[Task to carry out] Your response should consist of every record, exactly as given.

[Dataset entries]
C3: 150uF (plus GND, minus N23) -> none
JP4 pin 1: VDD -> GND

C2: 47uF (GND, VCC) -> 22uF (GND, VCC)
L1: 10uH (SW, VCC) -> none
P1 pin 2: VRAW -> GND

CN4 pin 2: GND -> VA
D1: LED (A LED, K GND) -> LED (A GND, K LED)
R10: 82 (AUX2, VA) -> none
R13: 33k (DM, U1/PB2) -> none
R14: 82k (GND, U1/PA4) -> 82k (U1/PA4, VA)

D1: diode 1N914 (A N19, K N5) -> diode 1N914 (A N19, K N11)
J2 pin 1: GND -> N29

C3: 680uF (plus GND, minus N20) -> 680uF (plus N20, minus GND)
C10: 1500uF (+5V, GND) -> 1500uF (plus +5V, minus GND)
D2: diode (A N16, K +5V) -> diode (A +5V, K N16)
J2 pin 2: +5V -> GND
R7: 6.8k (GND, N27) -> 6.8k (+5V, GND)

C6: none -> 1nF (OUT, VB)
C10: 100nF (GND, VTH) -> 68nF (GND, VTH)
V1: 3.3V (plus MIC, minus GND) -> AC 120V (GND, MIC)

[Reply to the task]
C3: 150uF (plus GND, minus N23) -> none
JP4 pin 1: VDD -> GND

C2: 47uF (GND, VCC) -> 22uF (GND, VCC)
L1: 10uH (SW, VCC) -> none
P1 pin 2: VRAW -> GND

CN4 pin 2: GND -> VA
D1: LED (A LED, K GND) -> LED (A GND, K LED)
R10: 82 (AUX2, VA) -> none
R13: 33k (DM, U1/PB2) -> none
R14: 82k (GND, U1/PA4) -> 82k (U1/PA4, VA)

D1: diode 1N914 (A N19, K N5) -> diode 1N914 (A N19, K N11)
J2 pin 1: GND -> N29

C3: 680uF (plus GND, minus N20) -> 680uF (plus N20, minus GND)
C10: 1500uF (+5V, GND) -> 1500uF (plus +5V, minus GND)
D2: diode (A N16, K +5V) -> diode (A +5V, K N16)
J2 pin 2: +5V -> GND
R7: 6.8k (GND, N27) -> 6.8k (+5V, GND)

C6: none -> 1nF (OUT, VB)
C10: 100nF (GND, VTH) -> 68nF (GND, VTH)
V1: 3.3V (plus MIC, minus GND) -> AC 120V (GND, MIC)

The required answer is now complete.